## [Exercise directions]
Copy out the stretch of the listing from the line containing "blue arrow: moved 1 px right, 1 px up" through the end of the listing, word for word. Leave out the picture lines.

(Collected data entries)
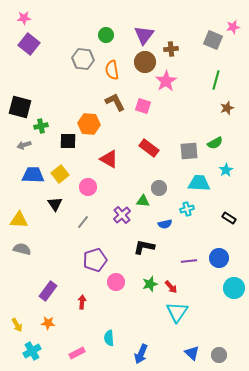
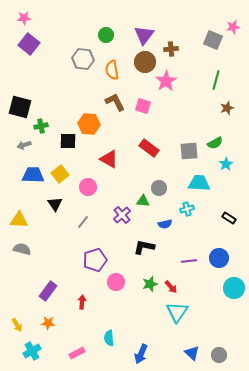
cyan star at (226, 170): moved 6 px up
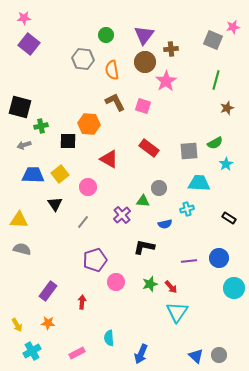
blue triangle at (192, 353): moved 4 px right, 3 px down
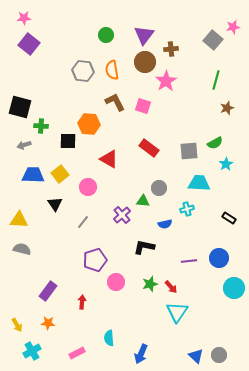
gray square at (213, 40): rotated 18 degrees clockwise
gray hexagon at (83, 59): moved 12 px down
green cross at (41, 126): rotated 16 degrees clockwise
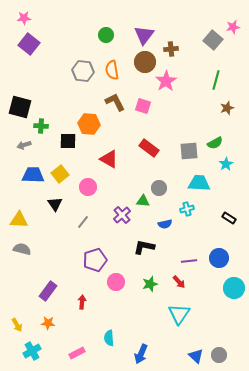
red arrow at (171, 287): moved 8 px right, 5 px up
cyan triangle at (177, 312): moved 2 px right, 2 px down
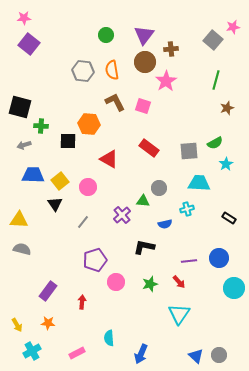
yellow square at (60, 174): moved 7 px down
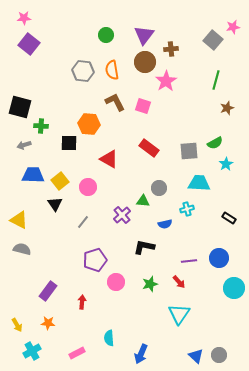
black square at (68, 141): moved 1 px right, 2 px down
yellow triangle at (19, 220): rotated 24 degrees clockwise
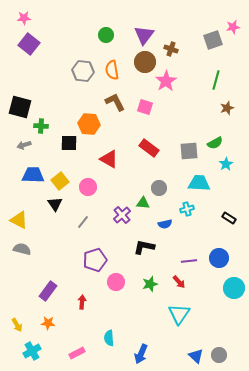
gray square at (213, 40): rotated 30 degrees clockwise
brown cross at (171, 49): rotated 24 degrees clockwise
pink square at (143, 106): moved 2 px right, 1 px down
green triangle at (143, 201): moved 2 px down
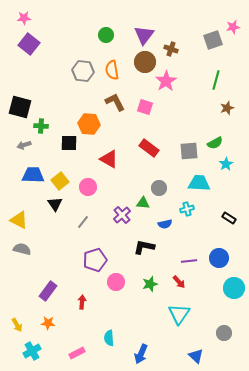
gray circle at (219, 355): moved 5 px right, 22 px up
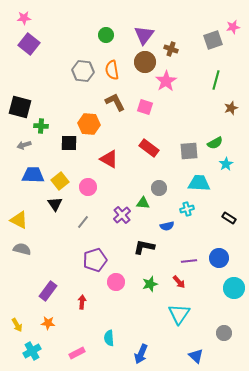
brown star at (227, 108): moved 4 px right
blue semicircle at (165, 224): moved 2 px right, 2 px down
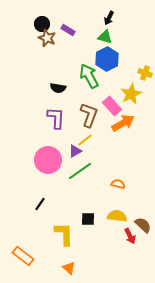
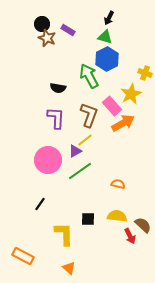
orange rectangle: rotated 10 degrees counterclockwise
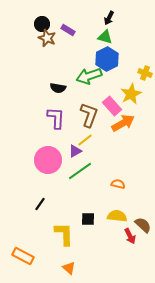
green arrow: rotated 80 degrees counterclockwise
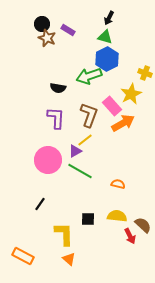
green line: rotated 65 degrees clockwise
orange triangle: moved 9 px up
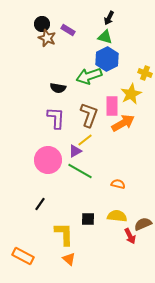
pink rectangle: rotated 42 degrees clockwise
brown semicircle: moved 1 px up; rotated 66 degrees counterclockwise
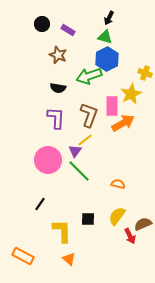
brown star: moved 11 px right, 17 px down
purple triangle: rotated 24 degrees counterclockwise
green line: moved 1 px left; rotated 15 degrees clockwise
yellow semicircle: rotated 60 degrees counterclockwise
yellow L-shape: moved 2 px left, 3 px up
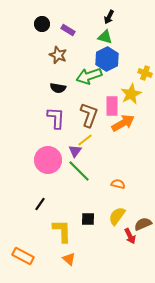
black arrow: moved 1 px up
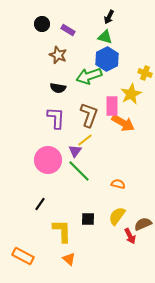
orange arrow: rotated 60 degrees clockwise
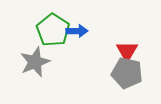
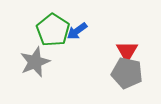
blue arrow: rotated 145 degrees clockwise
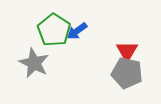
green pentagon: moved 1 px right
gray star: moved 1 px left, 1 px down; rotated 24 degrees counterclockwise
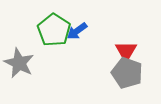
red triangle: moved 1 px left
gray star: moved 15 px left
gray pentagon: rotated 8 degrees clockwise
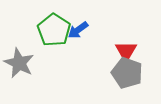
blue arrow: moved 1 px right, 1 px up
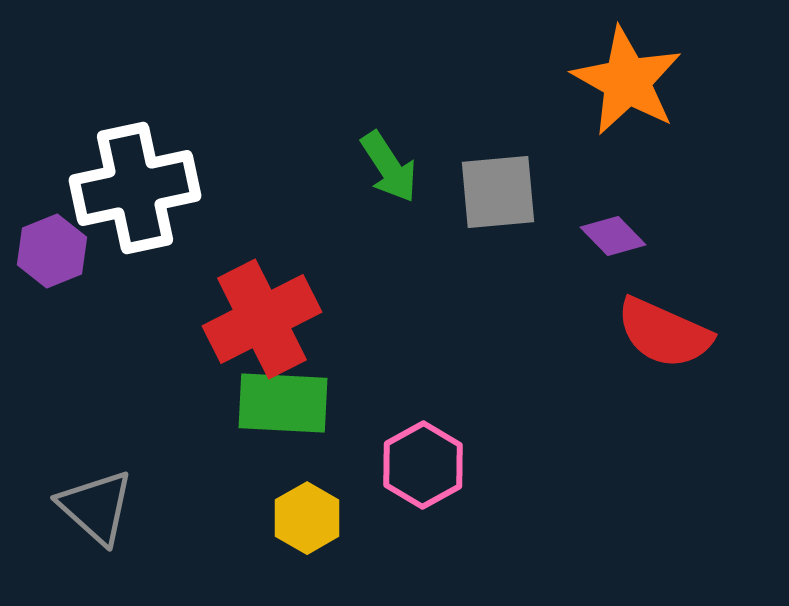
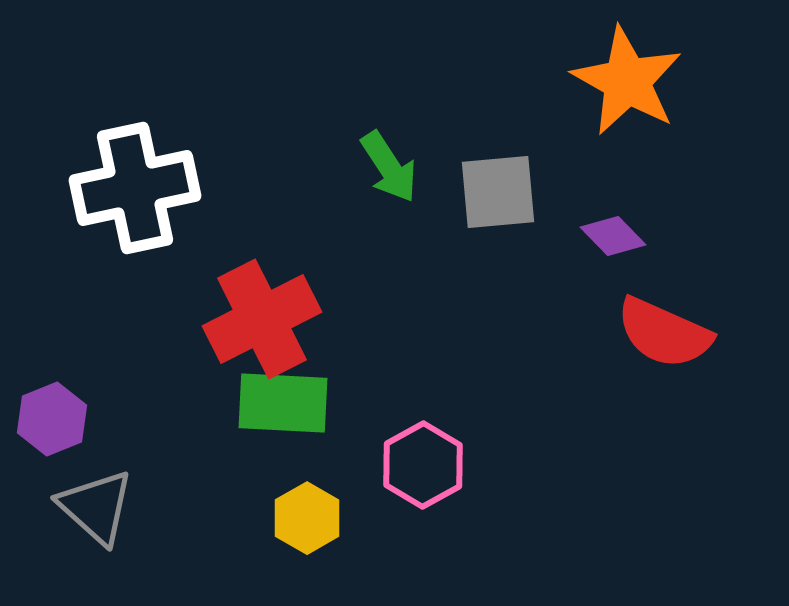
purple hexagon: moved 168 px down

## [Exercise output]
blue arrow: moved 1 px right, 1 px up
purple hexagon: moved 168 px down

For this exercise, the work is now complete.